Object state comparisons
•••••
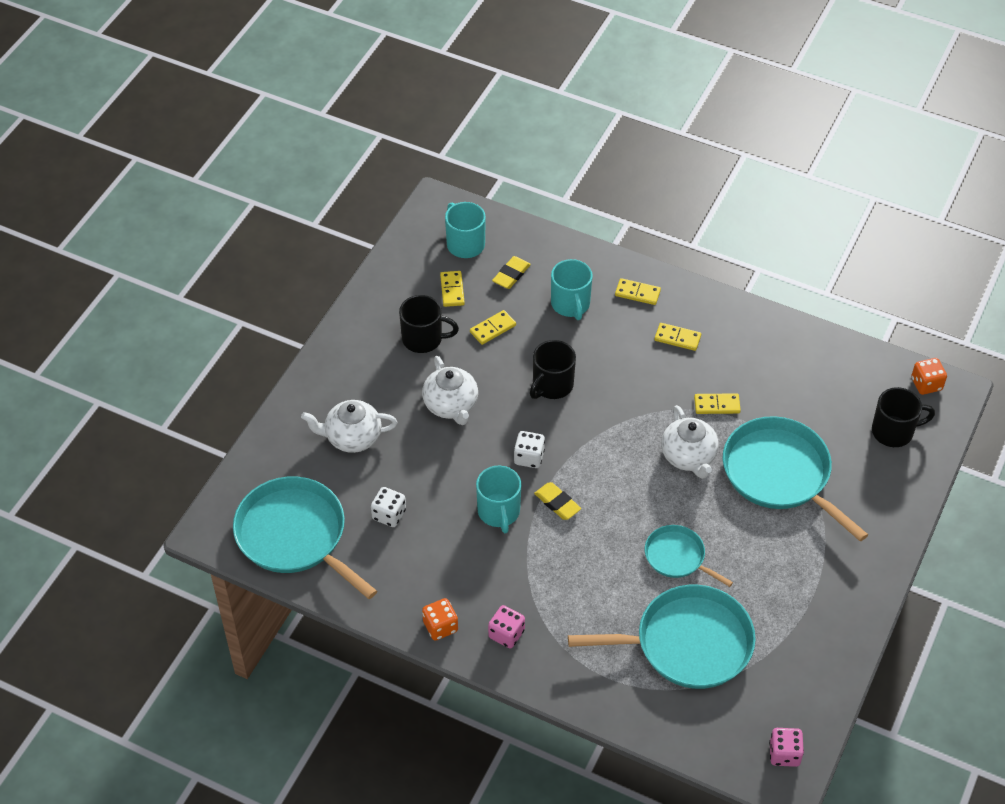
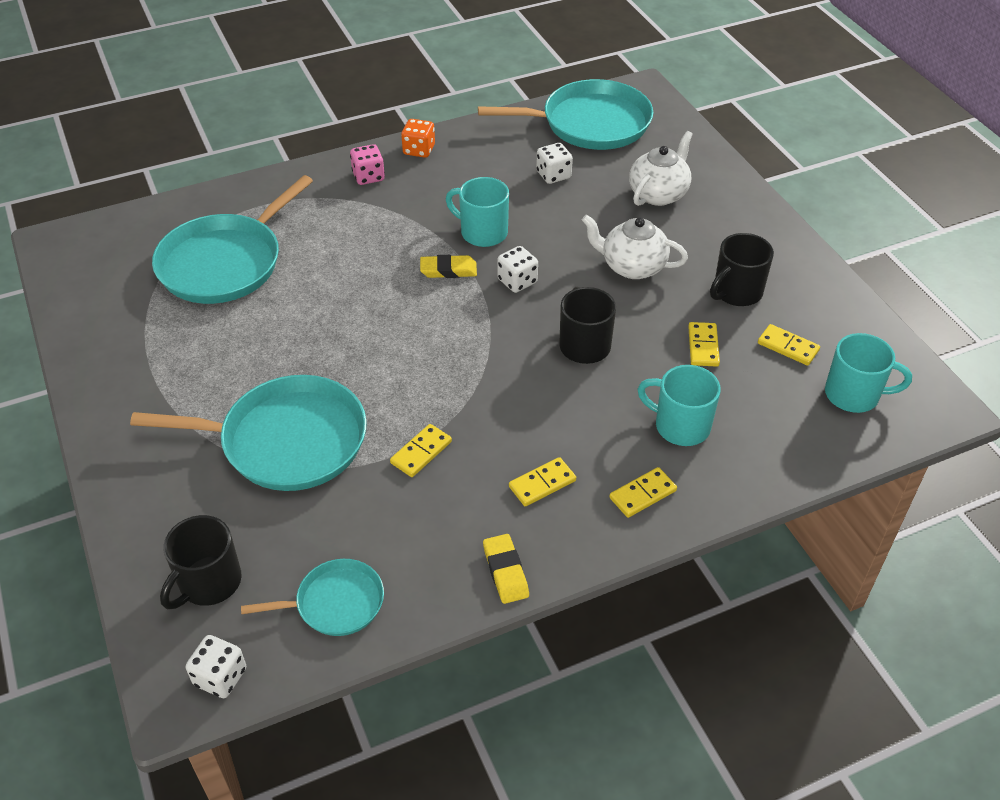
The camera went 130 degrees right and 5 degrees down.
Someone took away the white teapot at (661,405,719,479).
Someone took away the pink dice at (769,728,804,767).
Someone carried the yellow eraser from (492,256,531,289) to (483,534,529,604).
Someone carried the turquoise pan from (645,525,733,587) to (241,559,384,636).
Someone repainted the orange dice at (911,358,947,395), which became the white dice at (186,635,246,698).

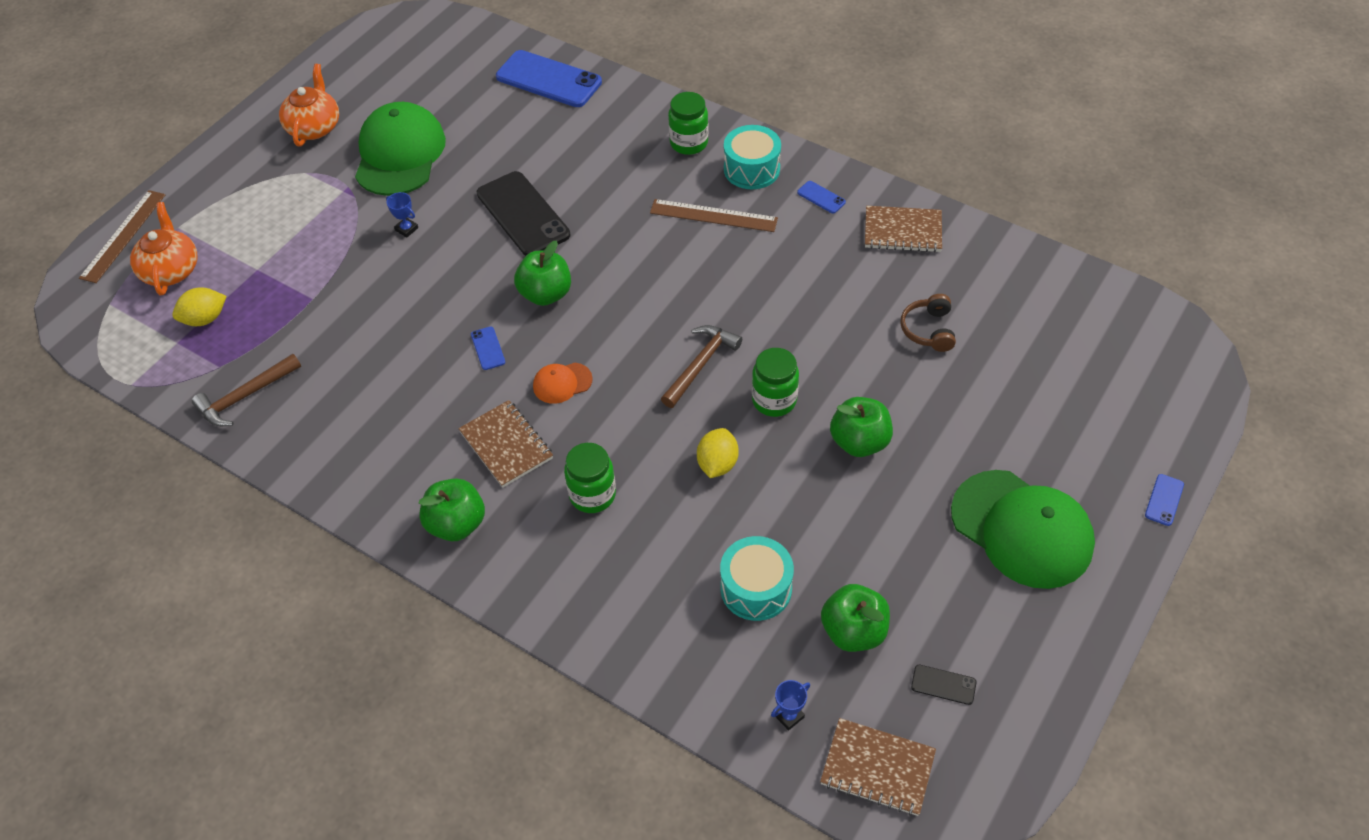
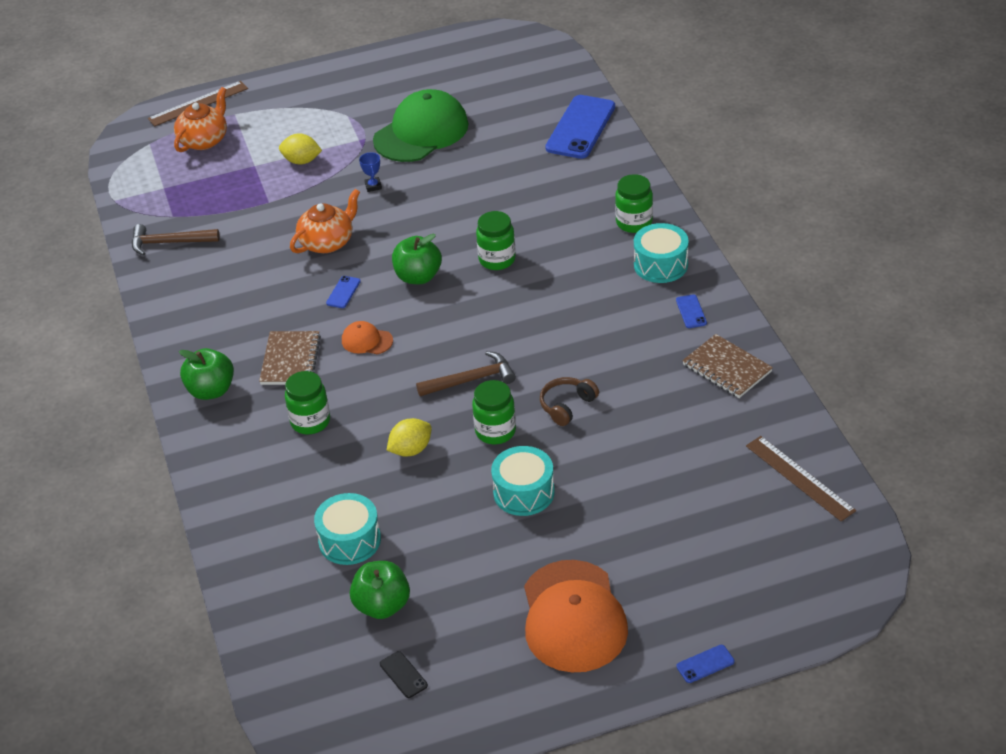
The camera went 40 degrees right and 10 degrees down.
Someone took away the black phone at (477,171,570,256).
Someone took away the blue trophy at (771,680,810,731).
Someone took away the brown notebook at (820,718,936,816).
Someone put down the green jar at (476,211,516,270).
Someone carried the yellow lemon from (172,287,227,326) to (279,133,322,165).
Someone carried the orange teapot from (279,64,339,147) to (290,189,360,253).
Someone carried the brown ruler from (650,199,778,232) to (746,436,856,522).
Someone carried the brown headphones from (900,294,956,352) to (540,377,599,426).
Someone swapped the green apple at (830,397,893,457) for the turquoise drum at (491,446,555,516).
Someone repainted the green cap at (951,470,1095,589), which became the orange cap at (524,560,628,672).
Someone rotated the blue phone at (496,50,602,107) by 45 degrees clockwise.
•••••
▸ **Aim of the task**: Retype the data exactly; images stay out.

▸ **Answer below**:
The camera went 130 degrees right and 5 degrees down.
Someone took away the white teapot at (661,405,719,479).
Someone took away the pink dice at (769,728,804,767).
Someone carried the yellow eraser from (492,256,531,289) to (483,534,529,604).
Someone carried the turquoise pan from (645,525,733,587) to (241,559,384,636).
Someone repainted the orange dice at (911,358,947,395), which became the white dice at (186,635,246,698).

The camera went 40 degrees right and 10 degrees down.
Someone took away the black phone at (477,171,570,256).
Someone took away the blue trophy at (771,680,810,731).
Someone took away the brown notebook at (820,718,936,816).
Someone put down the green jar at (476,211,516,270).
Someone carried the yellow lemon from (172,287,227,326) to (279,133,322,165).
Someone carried the orange teapot from (279,64,339,147) to (290,189,360,253).
Someone carried the brown ruler from (650,199,778,232) to (746,436,856,522).
Someone carried the brown headphones from (900,294,956,352) to (540,377,599,426).
Someone swapped the green apple at (830,397,893,457) for the turquoise drum at (491,446,555,516).
Someone repainted the green cap at (951,470,1095,589), which became the orange cap at (524,560,628,672).
Someone rotated the blue phone at (496,50,602,107) by 45 degrees clockwise.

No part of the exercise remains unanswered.